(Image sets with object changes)
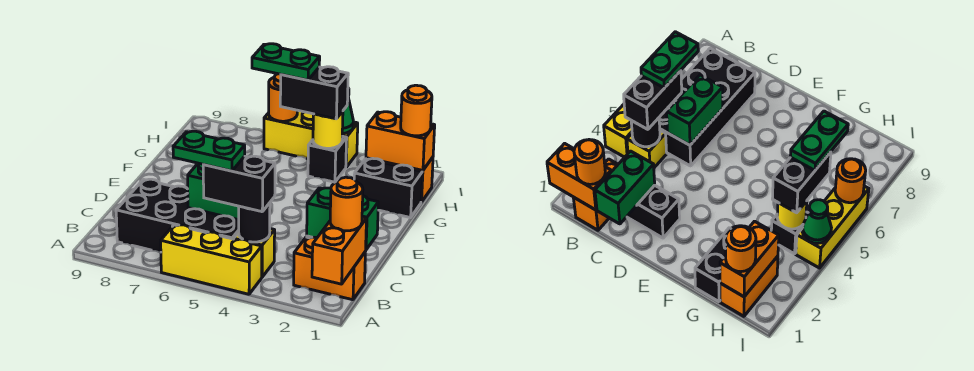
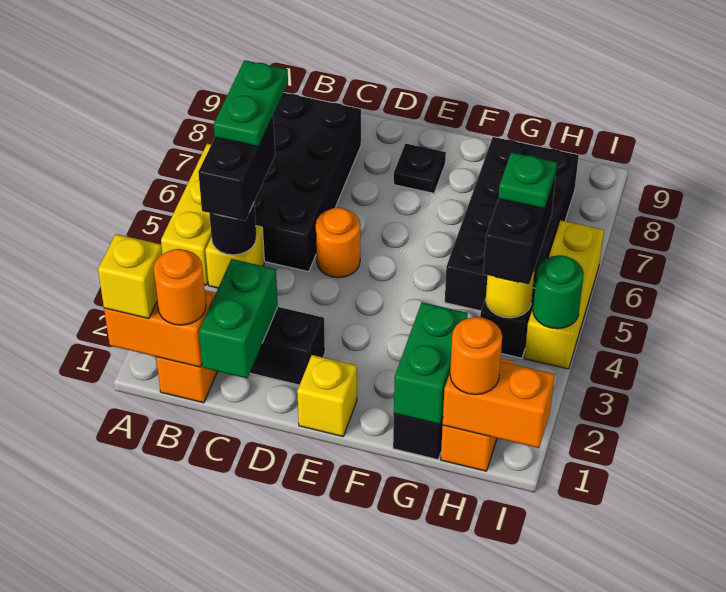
none -> yellow brick A1 level 3
green brick C5:C6 level 2 -> green brick G1:G2 level 2
none -> yellow brick E1 level 1
none -> black plate E8 level 1
none -> black brick G5:H8 level 1
orange brick H1:H2 level 2 -> orange brick H1:I1 level 2
green plate H5:H6 level 4 -> green plate H5 level 4
green cone I4 level 2 -> green round brick I4 level 2
orange round brick I6 level 2 -> orange round brick D5 level 1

- **About this task**
Could you write out the records exactly while omitting every picture?

- **Answer for this exercise**
none -> yellow brick A1 level 3
green brick C5:C6 level 2 -> green brick G1:G2 level 2
none -> yellow brick E1 level 1
none -> black plate E8 level 1
none -> black brick G5:H8 level 1
orange brick H1:H2 level 2 -> orange brick H1:I1 level 2
green plate H5:H6 level 4 -> green plate H5 level 4
green cone I4 level 2 -> green round brick I4 level 2
orange round brick I6 level 2 -> orange round brick D5 level 1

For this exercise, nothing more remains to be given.